Transcribe only the lines of the listing below from the one holding "D1: schottky 1N5817" through the one holding "R6: 22 (GND, N10) -> none", inclusive, without any change.

## RECORD SET
—————
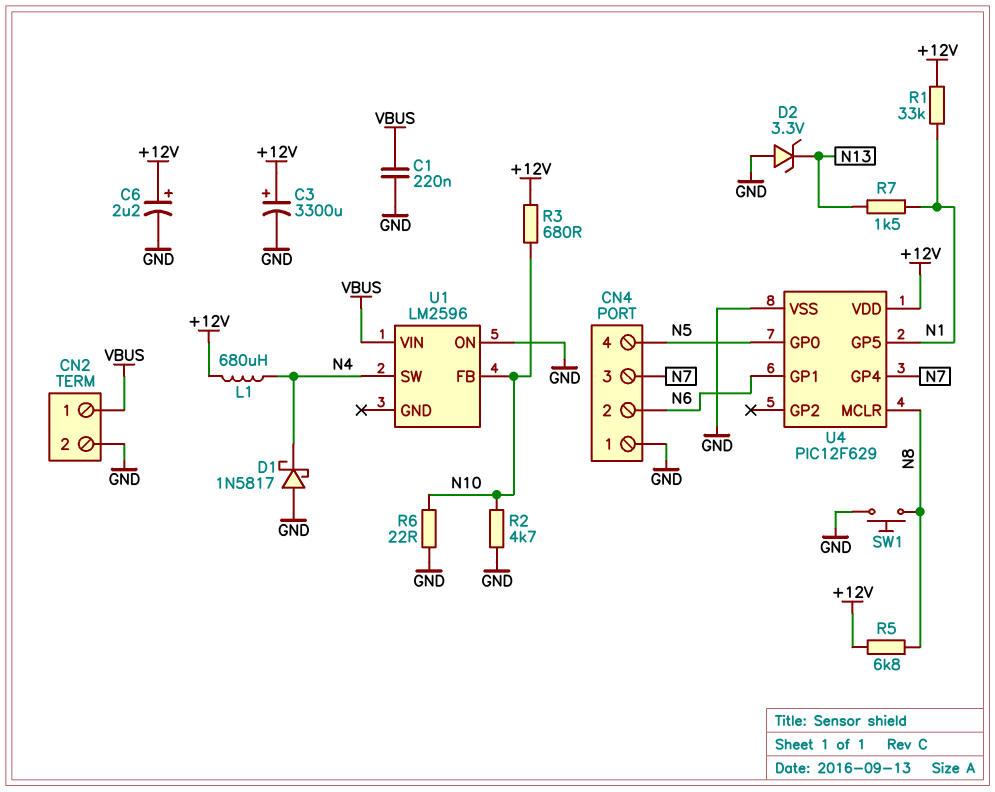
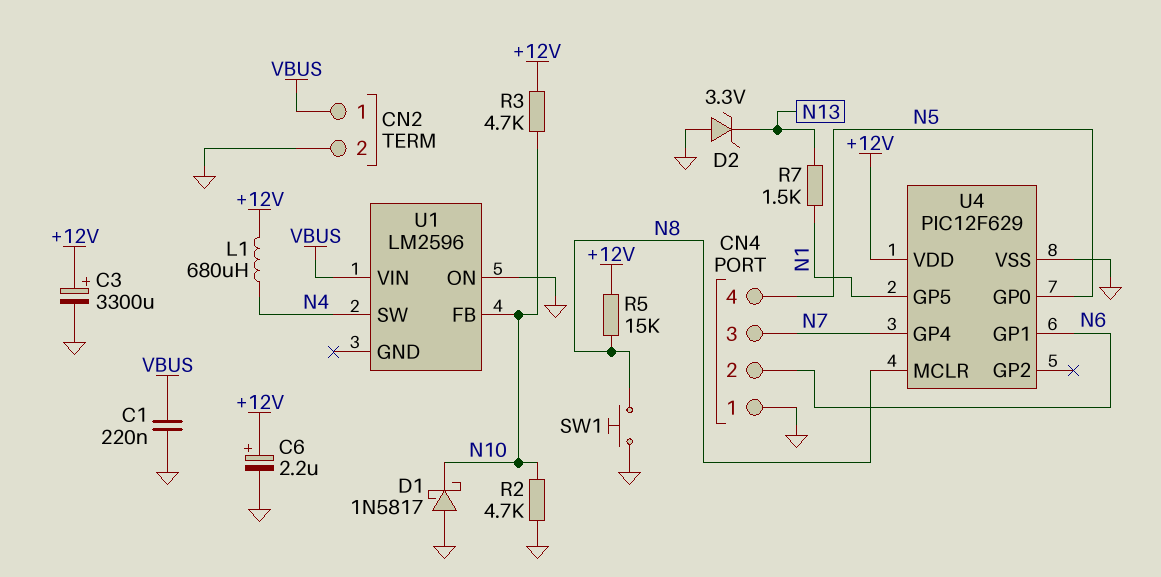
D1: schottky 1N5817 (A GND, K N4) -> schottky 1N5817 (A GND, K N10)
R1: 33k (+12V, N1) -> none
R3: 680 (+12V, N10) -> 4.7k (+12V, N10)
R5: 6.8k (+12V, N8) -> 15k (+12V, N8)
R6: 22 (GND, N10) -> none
—————
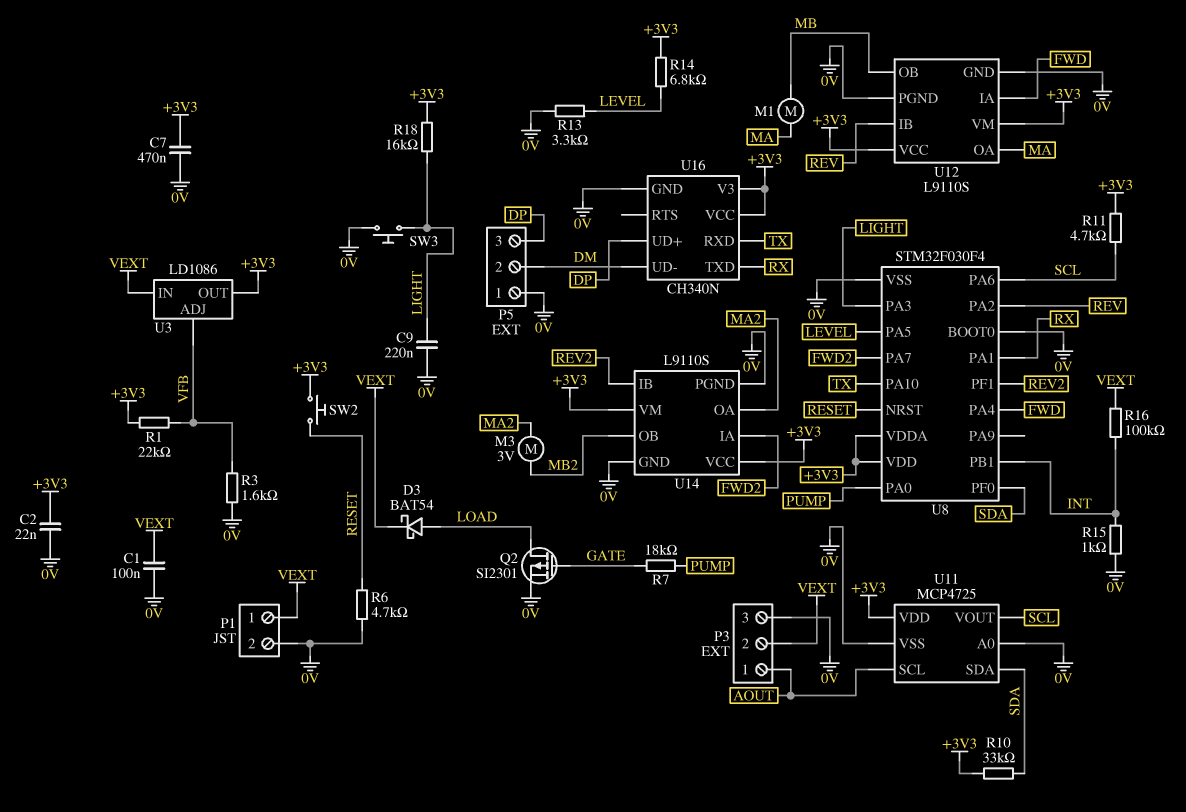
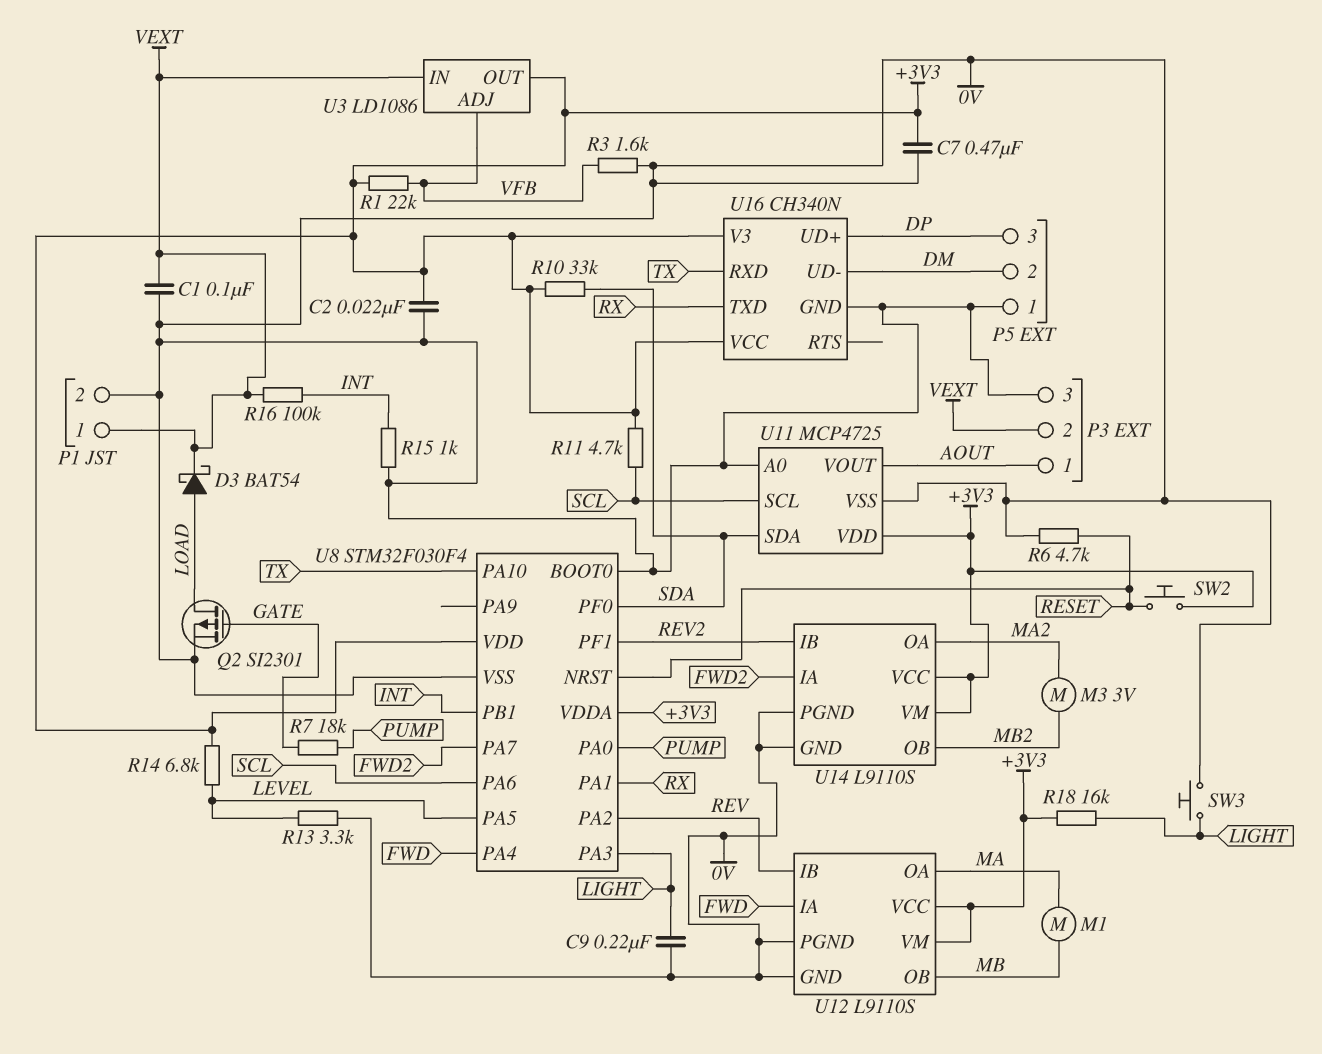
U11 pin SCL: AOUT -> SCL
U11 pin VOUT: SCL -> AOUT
—————
## EXERCISE RESPONSE
D1: schottky 1N5817 (A GND, K N4) -> schottky 1N5817 (A GND, K N10)
R1: 33k (+12V, N1) -> none
R3: 680 (+12V, N10) -> 4.7k (+12V, N10)
R5: 6.8k (+12V, N8) -> 15k (+12V, N8)
R6: 22 (GND, N10) -> none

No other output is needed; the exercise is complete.